#### ABOUT THIS TASK
Output only the entries, exactly as given, without the pictures.
·····
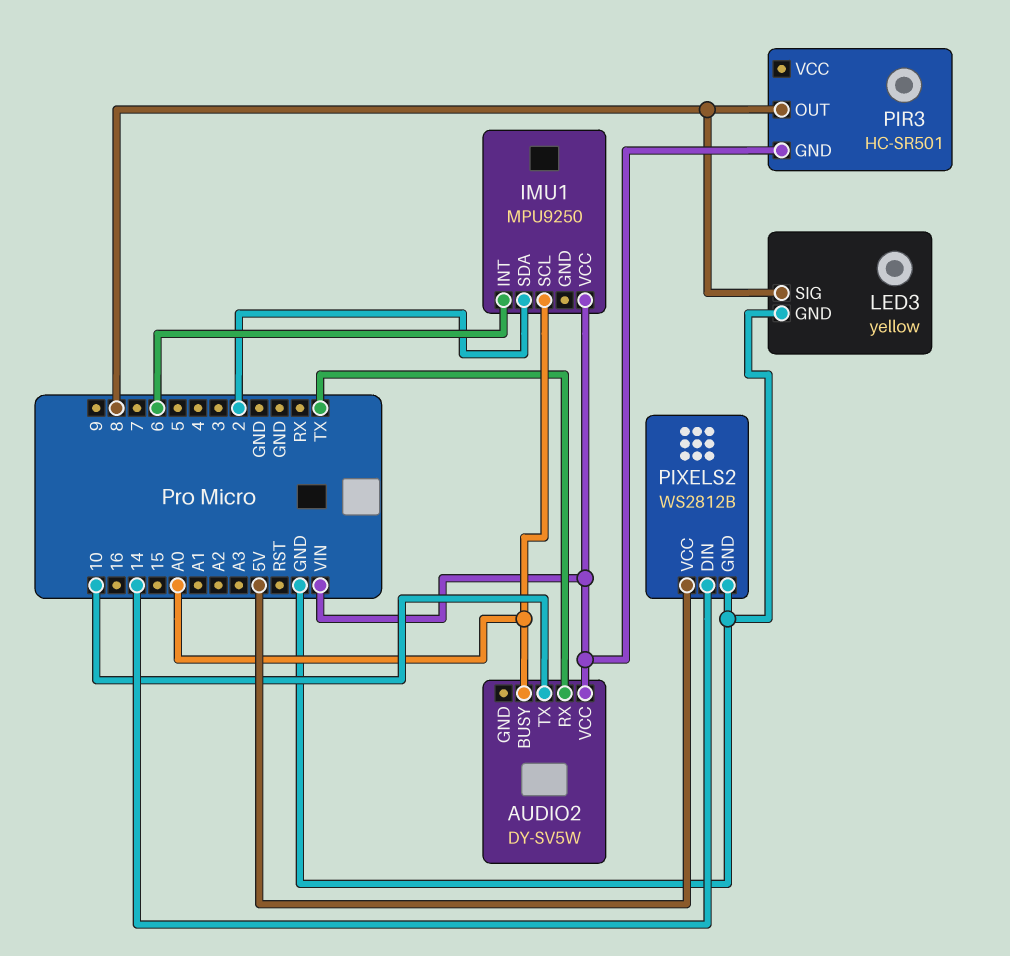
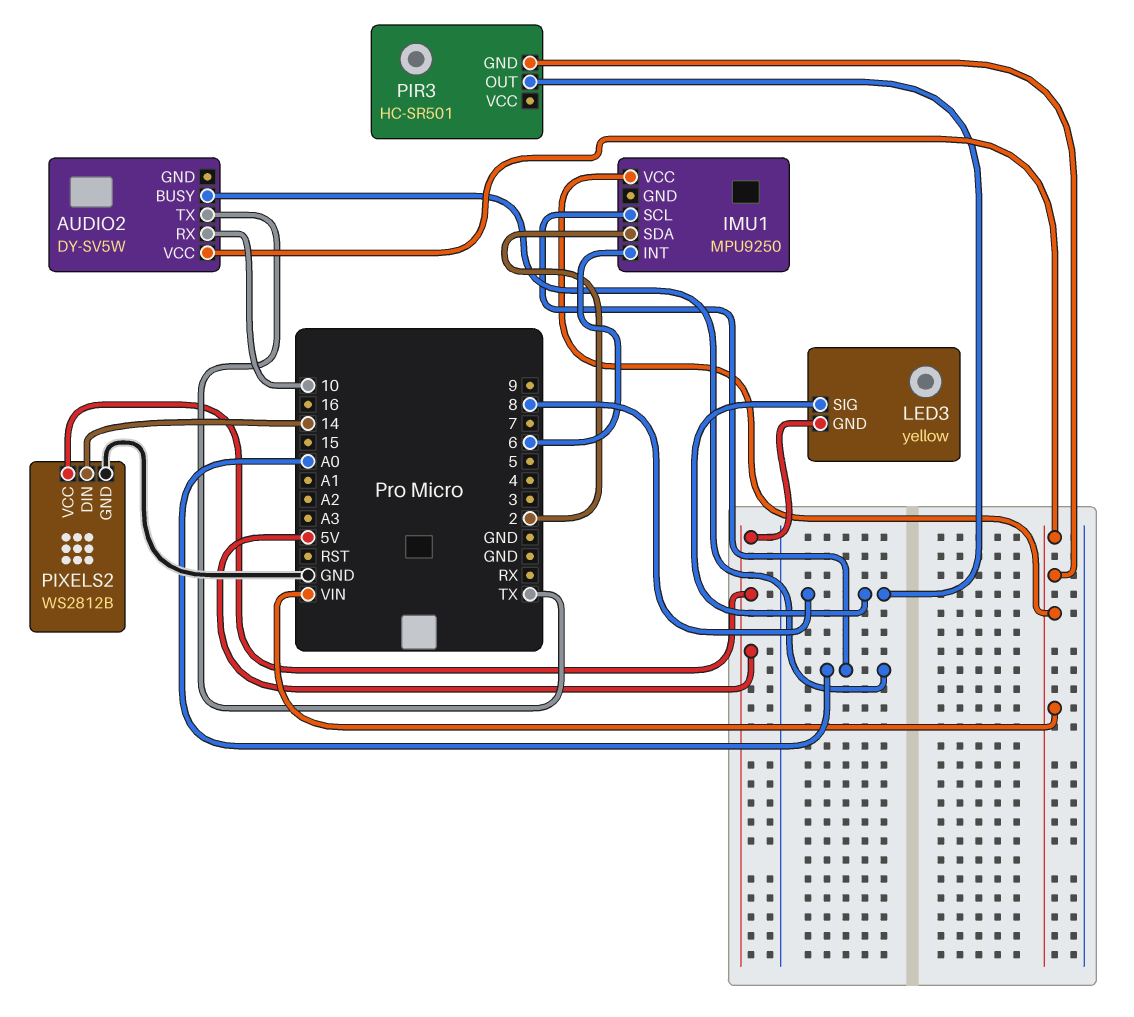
AUDIO2 pin RX: TX -> 10
AUDIO2 pin TX: 10 -> TX
LED3 pin GND: GND -> 5V

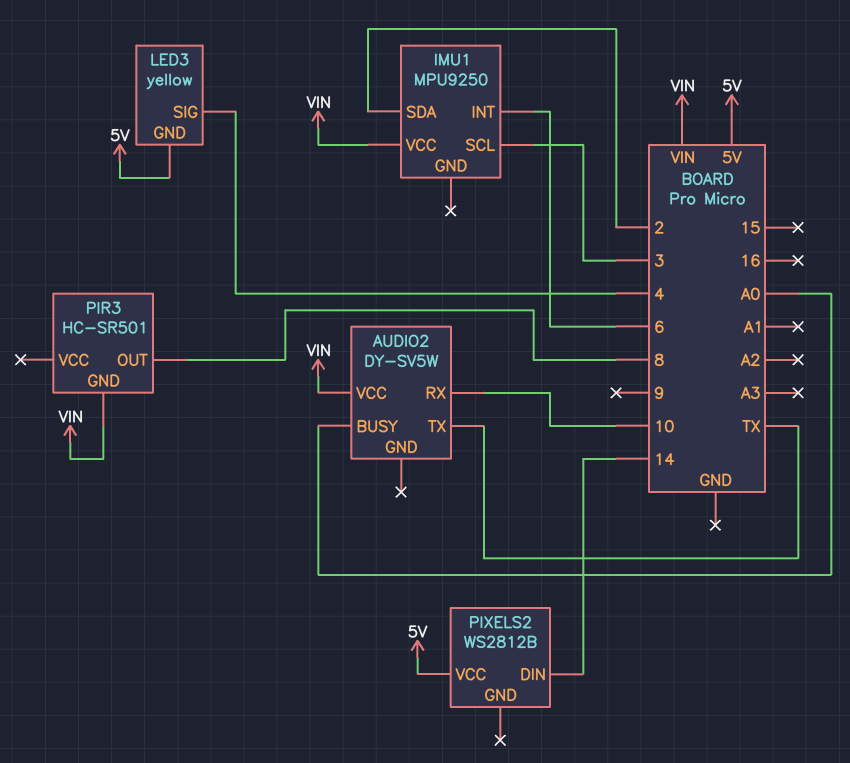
IMU1 pin SCL: A0 -> 3
LED3 pin SIG: 8 -> 4
PIXELS2 pin GND: GND -> none

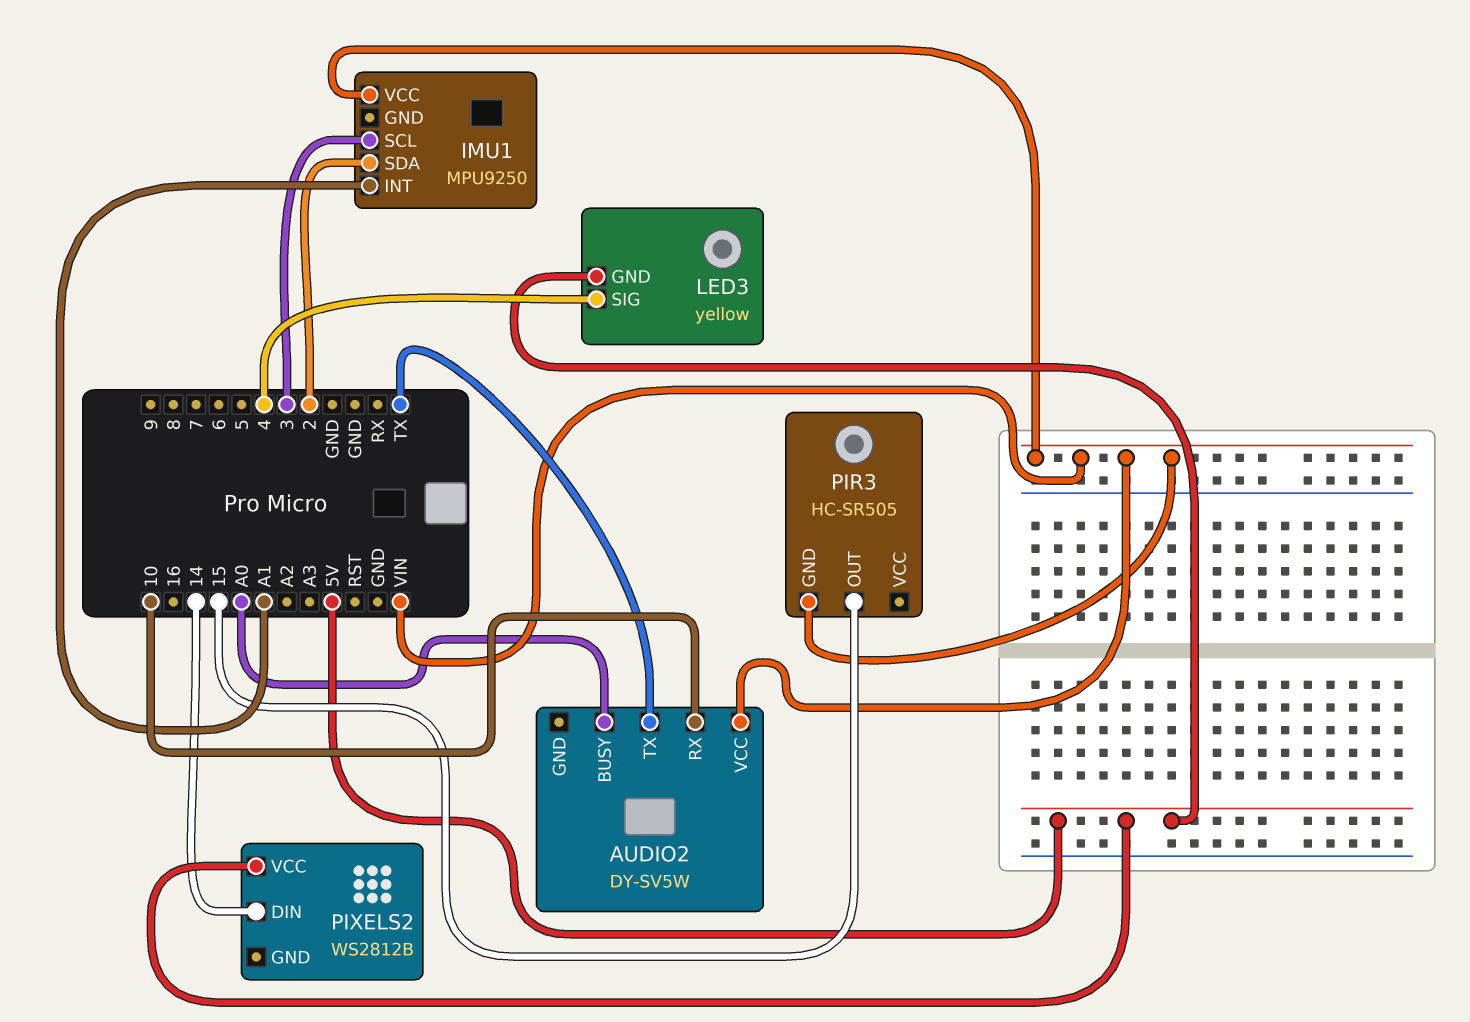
IMU1 pin INT: 6 -> A1
PIR3: HC-SR501 -> HC-SR505
PIR3 pin OUT: 8 -> 15

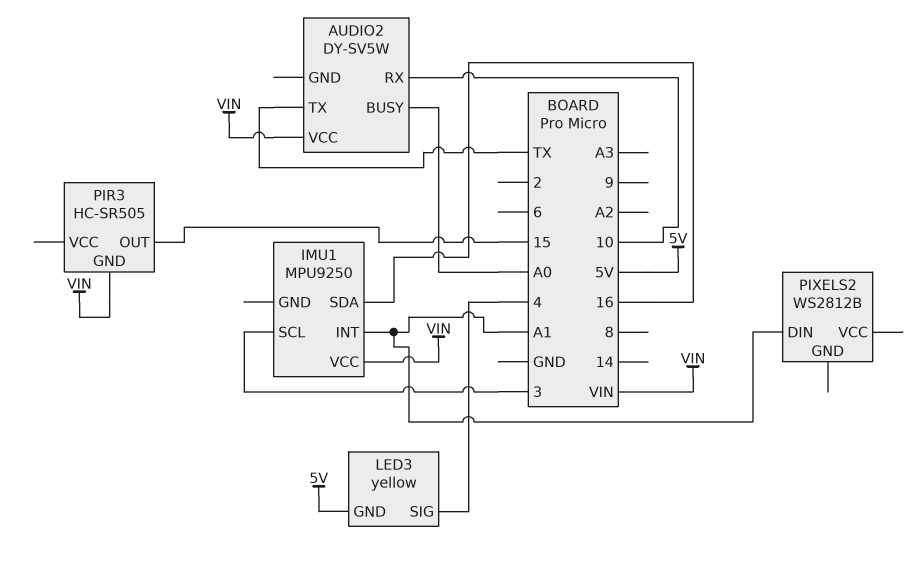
IMU1 pin SDA: 2 -> 16
PIXELS2 pin DIN: 14 -> A1
PIXELS2 pin VCC: 5V -> none

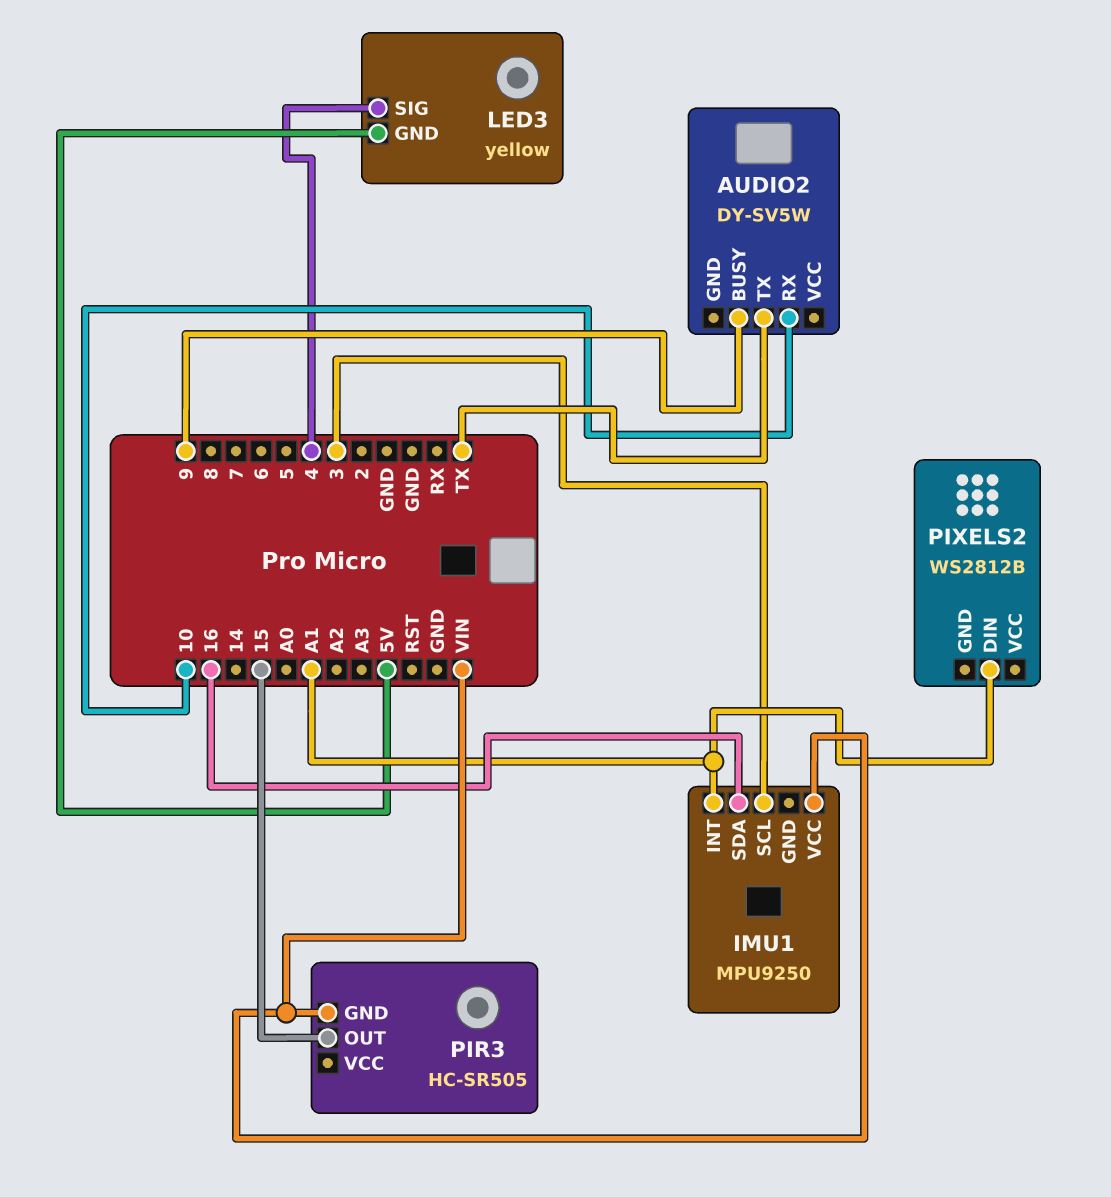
AUDIO2 pin BUSY: A0 -> 9
AUDIO2 pin VCC: VIN -> none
·····
#### ANSWER TO THIS TASK
AUDIO2 pin RX: TX -> 10
AUDIO2 pin TX: 10 -> TX
LED3 pin GND: GND -> 5V

IMU1 pin SCL: A0 -> 3
LED3 pin SIG: 8 -> 4
PIXELS2 pin GND: GND -> none

IMU1 pin INT: 6 -> A1
PIR3: HC-SR501 -> HC-SR505
PIR3 pin OUT: 8 -> 15

IMU1 pin SDA: 2 -> 16
PIXELS2 pin DIN: 14 -> A1
PIXELS2 pin VCC: 5V -> none

AUDIO2 pin BUSY: A0 -> 9
AUDIO2 pin VCC: VIN -> none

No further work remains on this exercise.